* Collected data entries *
*** Block opens ***
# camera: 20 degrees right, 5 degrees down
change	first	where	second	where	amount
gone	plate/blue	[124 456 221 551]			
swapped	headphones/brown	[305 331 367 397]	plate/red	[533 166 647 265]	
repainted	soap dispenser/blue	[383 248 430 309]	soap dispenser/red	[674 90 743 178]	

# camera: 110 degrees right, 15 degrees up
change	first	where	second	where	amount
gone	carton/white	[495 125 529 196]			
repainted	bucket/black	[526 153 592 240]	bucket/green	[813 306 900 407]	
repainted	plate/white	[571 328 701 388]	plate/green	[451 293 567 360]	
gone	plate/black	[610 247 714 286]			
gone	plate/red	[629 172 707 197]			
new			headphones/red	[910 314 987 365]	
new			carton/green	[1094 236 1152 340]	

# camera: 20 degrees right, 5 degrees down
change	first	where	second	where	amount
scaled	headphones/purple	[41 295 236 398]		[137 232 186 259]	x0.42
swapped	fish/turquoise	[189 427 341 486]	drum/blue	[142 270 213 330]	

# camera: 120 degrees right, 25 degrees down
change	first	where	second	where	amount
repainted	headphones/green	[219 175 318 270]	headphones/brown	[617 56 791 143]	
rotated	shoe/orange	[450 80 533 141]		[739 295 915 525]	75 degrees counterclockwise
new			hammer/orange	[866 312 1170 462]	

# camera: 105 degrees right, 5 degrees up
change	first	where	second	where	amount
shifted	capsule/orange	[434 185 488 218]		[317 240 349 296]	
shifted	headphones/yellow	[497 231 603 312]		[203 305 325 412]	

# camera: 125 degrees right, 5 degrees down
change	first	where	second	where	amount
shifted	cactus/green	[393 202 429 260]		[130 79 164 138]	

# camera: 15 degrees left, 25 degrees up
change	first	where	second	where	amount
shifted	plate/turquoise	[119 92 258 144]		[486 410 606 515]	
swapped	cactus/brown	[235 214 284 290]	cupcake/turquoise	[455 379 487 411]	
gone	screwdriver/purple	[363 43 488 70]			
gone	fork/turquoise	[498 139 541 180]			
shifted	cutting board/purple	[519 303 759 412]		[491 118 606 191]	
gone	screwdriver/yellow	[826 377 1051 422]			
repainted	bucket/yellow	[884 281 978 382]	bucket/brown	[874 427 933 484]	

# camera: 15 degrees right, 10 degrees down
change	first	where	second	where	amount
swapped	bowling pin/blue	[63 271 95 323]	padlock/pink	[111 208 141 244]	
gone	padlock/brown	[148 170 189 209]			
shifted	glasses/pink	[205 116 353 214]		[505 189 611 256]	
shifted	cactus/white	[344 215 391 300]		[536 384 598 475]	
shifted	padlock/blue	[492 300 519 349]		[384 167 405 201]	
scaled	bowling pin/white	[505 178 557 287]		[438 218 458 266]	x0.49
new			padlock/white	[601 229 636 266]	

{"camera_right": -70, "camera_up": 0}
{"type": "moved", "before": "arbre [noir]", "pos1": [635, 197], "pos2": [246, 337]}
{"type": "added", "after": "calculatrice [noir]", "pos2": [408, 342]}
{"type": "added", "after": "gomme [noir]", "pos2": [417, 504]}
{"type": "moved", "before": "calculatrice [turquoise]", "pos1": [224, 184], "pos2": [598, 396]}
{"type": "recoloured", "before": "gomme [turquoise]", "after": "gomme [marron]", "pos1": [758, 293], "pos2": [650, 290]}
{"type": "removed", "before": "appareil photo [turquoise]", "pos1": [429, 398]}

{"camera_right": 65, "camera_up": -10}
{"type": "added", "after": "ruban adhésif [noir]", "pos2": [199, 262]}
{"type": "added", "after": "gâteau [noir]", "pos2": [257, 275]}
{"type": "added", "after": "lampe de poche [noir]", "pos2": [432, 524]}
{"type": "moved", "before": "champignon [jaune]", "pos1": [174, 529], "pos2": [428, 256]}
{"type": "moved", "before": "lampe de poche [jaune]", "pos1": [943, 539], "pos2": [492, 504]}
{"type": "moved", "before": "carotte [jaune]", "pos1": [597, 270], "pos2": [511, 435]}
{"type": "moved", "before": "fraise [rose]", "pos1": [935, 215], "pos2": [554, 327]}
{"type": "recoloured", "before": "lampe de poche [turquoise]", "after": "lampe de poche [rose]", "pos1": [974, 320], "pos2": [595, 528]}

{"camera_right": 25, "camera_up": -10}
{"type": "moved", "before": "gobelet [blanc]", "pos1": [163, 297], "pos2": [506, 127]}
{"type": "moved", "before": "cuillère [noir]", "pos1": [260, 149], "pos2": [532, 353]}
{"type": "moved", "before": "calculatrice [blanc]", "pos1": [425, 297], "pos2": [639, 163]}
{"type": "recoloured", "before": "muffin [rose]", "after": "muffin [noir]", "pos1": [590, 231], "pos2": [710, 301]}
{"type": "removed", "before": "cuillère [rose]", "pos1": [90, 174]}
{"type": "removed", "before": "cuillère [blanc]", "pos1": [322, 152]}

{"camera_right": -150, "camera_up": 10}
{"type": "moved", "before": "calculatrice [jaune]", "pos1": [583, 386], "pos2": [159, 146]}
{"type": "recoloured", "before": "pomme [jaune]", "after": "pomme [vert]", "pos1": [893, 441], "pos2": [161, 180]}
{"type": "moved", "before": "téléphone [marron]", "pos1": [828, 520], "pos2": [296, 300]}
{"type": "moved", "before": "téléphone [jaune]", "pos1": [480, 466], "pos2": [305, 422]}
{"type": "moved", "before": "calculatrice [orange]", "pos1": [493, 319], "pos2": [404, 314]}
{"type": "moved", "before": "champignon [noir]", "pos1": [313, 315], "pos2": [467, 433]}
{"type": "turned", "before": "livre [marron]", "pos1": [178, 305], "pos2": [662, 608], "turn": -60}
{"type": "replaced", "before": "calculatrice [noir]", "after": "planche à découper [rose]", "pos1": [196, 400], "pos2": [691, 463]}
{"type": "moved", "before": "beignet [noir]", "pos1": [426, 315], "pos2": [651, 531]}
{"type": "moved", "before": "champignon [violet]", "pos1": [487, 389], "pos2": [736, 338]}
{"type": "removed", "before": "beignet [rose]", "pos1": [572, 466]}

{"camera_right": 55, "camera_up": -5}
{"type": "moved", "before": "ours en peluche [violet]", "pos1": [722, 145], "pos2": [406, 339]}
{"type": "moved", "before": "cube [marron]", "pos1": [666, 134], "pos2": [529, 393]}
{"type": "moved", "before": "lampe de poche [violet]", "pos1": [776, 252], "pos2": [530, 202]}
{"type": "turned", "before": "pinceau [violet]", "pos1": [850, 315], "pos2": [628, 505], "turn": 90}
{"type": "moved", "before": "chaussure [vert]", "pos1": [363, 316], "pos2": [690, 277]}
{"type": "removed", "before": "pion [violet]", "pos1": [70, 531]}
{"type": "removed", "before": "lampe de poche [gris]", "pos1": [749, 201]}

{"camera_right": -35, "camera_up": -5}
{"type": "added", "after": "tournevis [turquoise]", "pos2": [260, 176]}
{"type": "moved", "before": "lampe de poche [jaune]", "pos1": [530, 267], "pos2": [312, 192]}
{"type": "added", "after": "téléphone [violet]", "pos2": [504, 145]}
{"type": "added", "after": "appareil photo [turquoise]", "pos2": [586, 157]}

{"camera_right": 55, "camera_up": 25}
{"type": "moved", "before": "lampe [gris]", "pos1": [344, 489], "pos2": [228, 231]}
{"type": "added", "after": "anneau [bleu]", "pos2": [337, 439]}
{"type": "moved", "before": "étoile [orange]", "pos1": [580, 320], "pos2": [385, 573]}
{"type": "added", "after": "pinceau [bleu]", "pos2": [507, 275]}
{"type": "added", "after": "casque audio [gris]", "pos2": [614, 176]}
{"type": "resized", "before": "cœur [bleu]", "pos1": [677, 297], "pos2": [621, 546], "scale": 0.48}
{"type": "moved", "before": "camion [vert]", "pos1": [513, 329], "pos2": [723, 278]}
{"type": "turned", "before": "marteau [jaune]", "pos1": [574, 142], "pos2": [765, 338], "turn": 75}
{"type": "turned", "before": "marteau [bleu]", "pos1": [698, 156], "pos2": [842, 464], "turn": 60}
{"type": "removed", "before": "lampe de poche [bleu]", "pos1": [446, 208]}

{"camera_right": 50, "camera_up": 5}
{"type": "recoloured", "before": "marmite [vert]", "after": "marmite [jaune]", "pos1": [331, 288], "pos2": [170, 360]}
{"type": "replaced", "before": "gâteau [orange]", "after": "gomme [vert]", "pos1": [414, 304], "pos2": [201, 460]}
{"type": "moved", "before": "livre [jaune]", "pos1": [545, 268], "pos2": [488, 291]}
*** Block closes ***
Copy the records above exactly, please, but only from the first line through the line containing "166 647 265]".

# camera: 20 degrees right, 5 degrees down
change	first	where	second	where	amount
gone	plate/blue	[124 456 221 551]			
swapped	headphones/brown	[305 331 367 397]	plate/red	[533 166 647 265]	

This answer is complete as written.